■ Exercise prompt:
Report each line of the data that includes the word "width".

*** Opening of The input ***

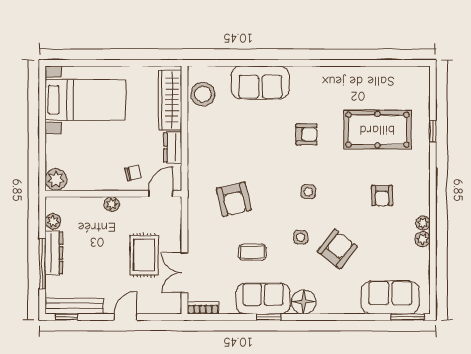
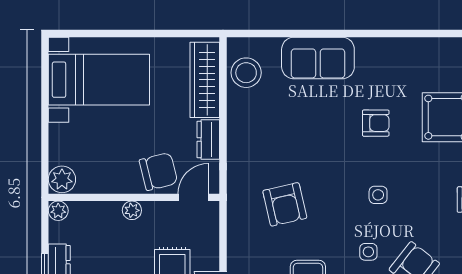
chair: (133, 173) -> (158, 171), width x1.87, depth x1.87
plant: (53, 221) -> (58, 211), moved

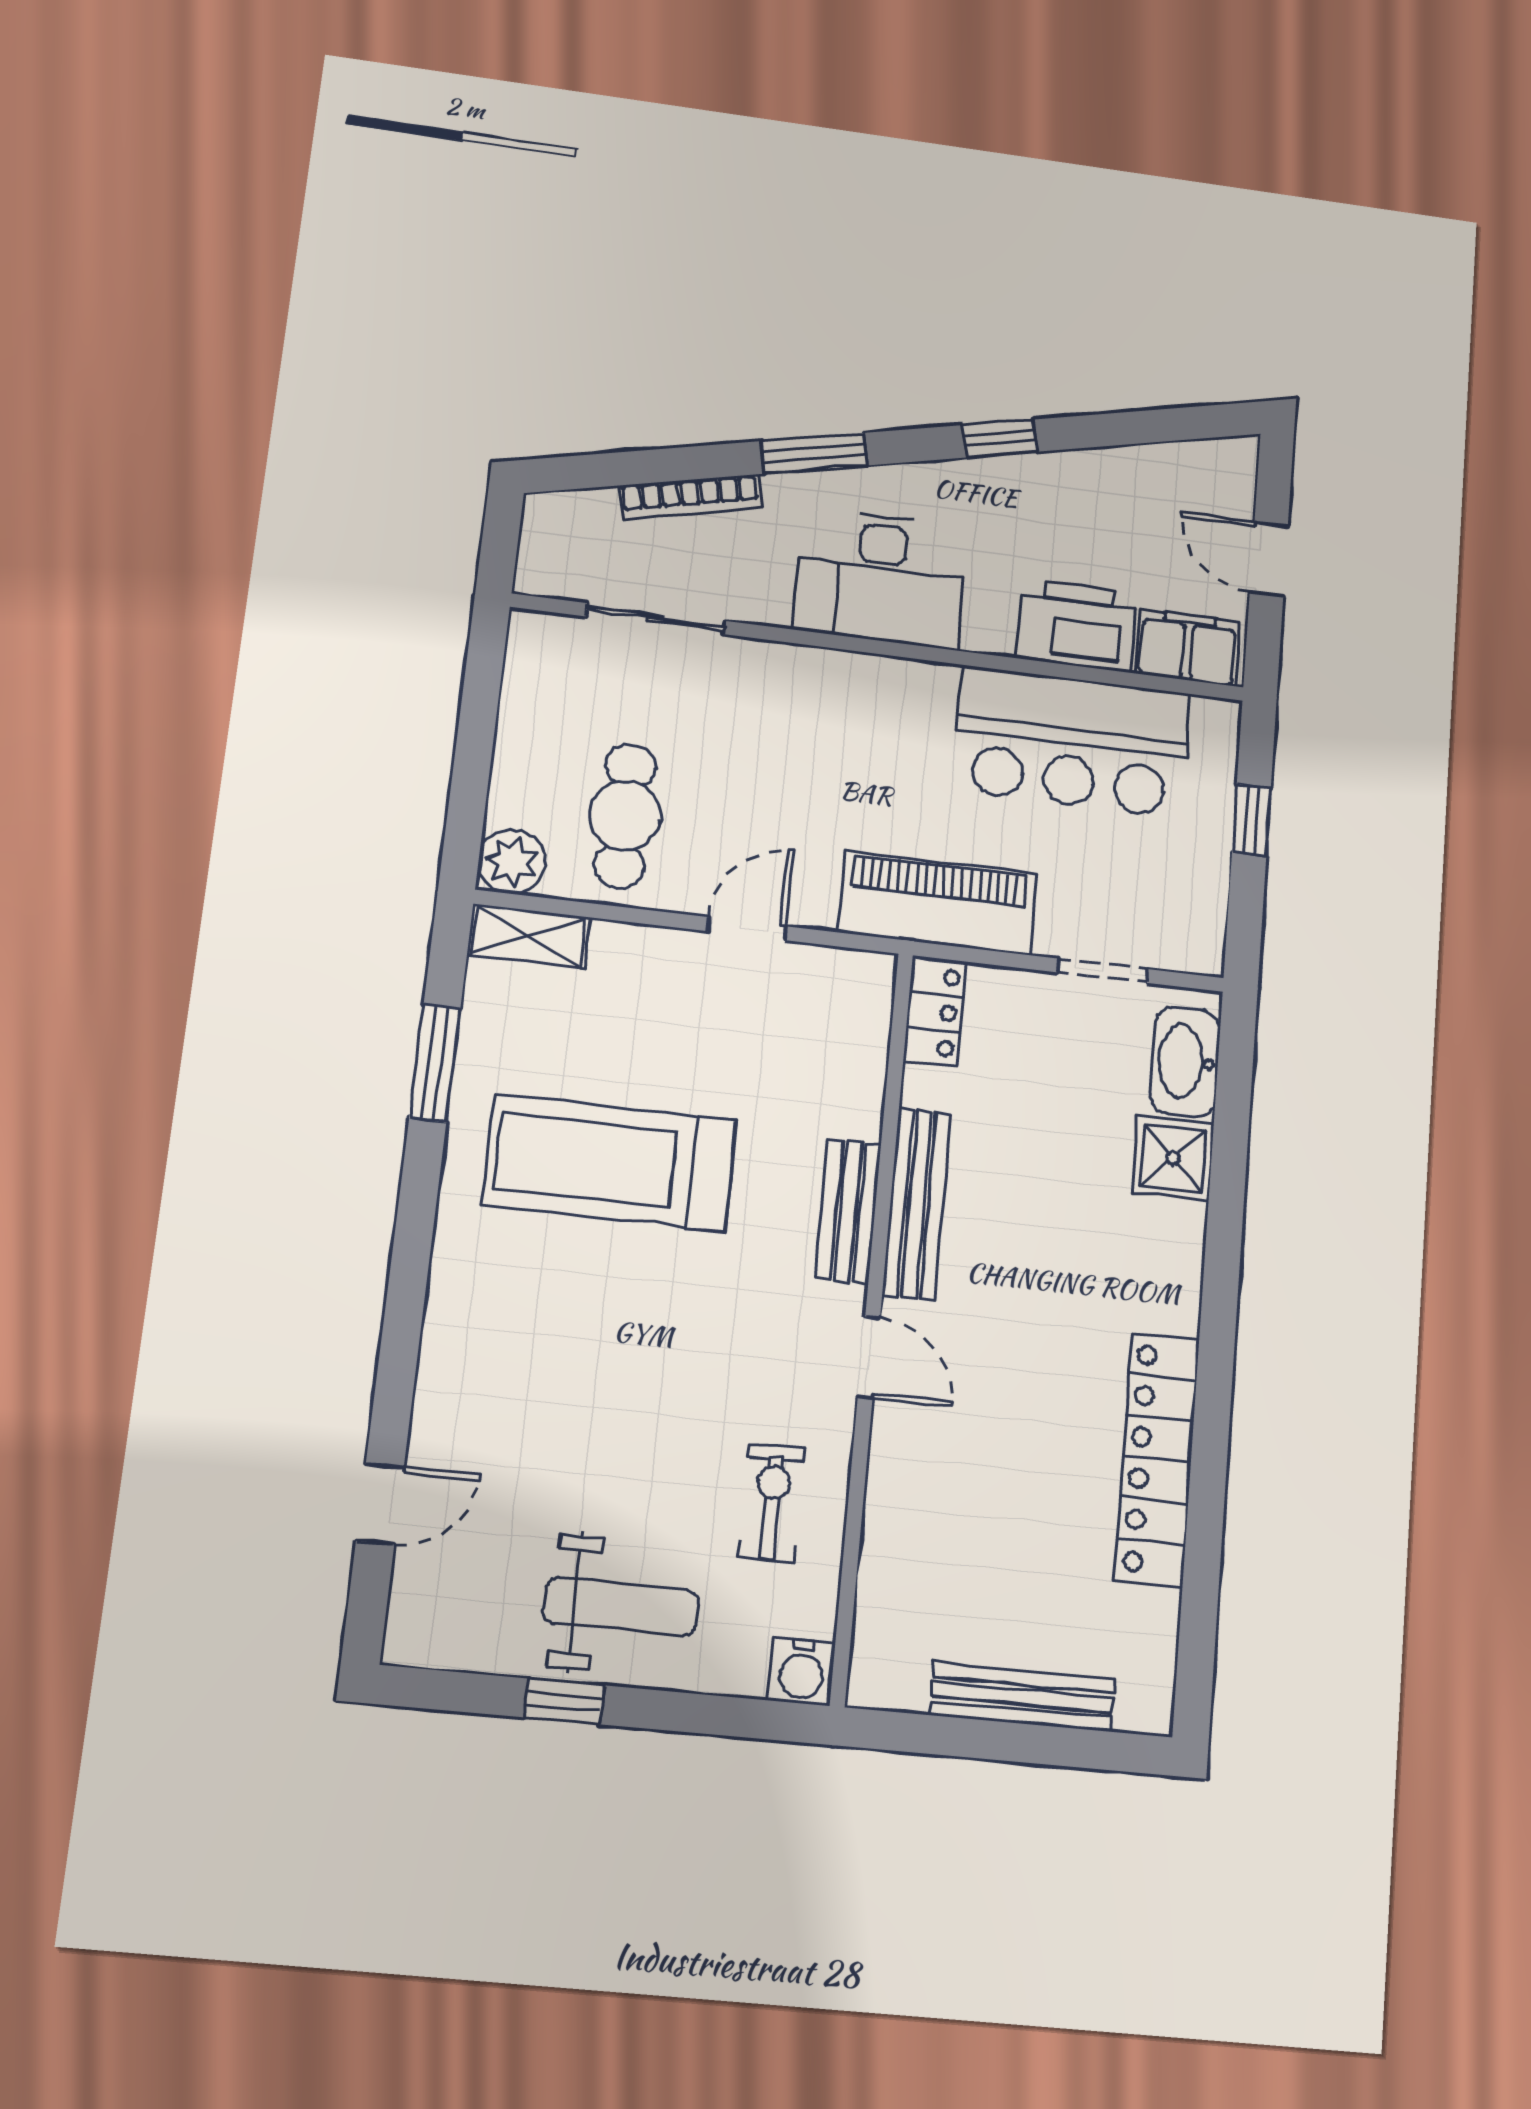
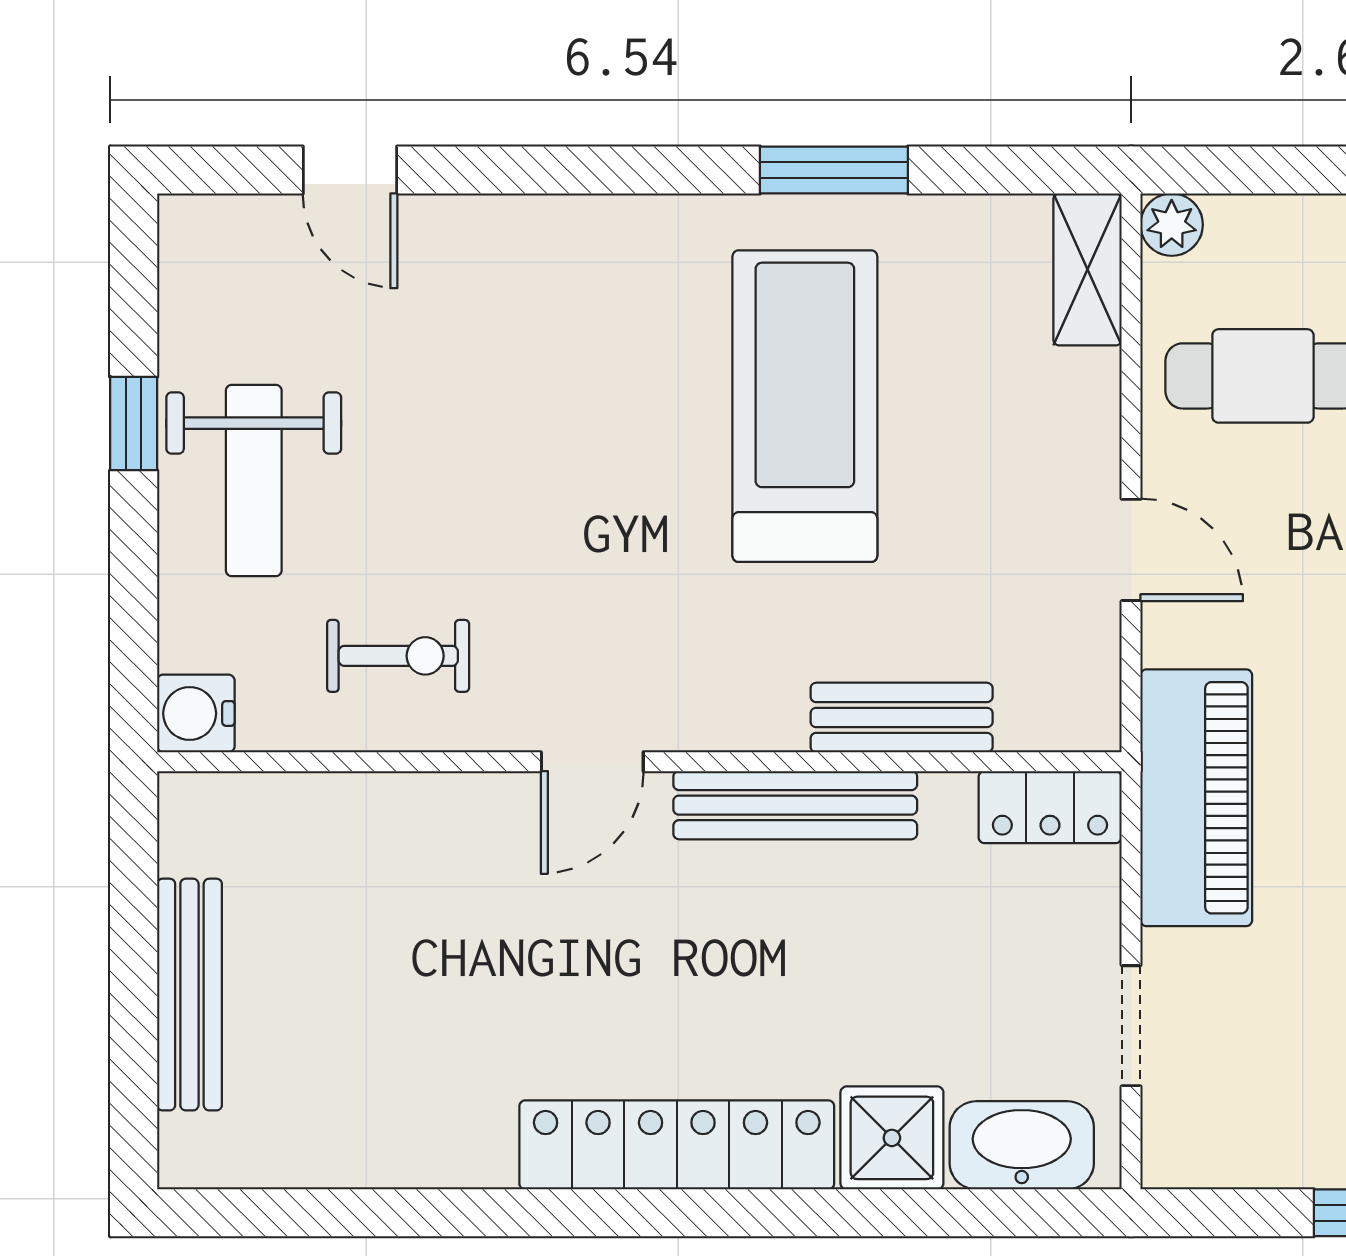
plant: (512, 862) -> (1172, 225), width x0.73, depth x0.73
window: (435, 1063) -> (834, 170), moved
bench: (848, 1211) -> (902, 718), moved
locker: (1157, 1459) -> (677, 1145), moved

*** Close of The input ***

■ Answer to the exercise:
chair: (133, 173) -> (158, 171), width x1.87, depth x1.87
plant: (512, 862) -> (1172, 225), width x0.73, depth x0.73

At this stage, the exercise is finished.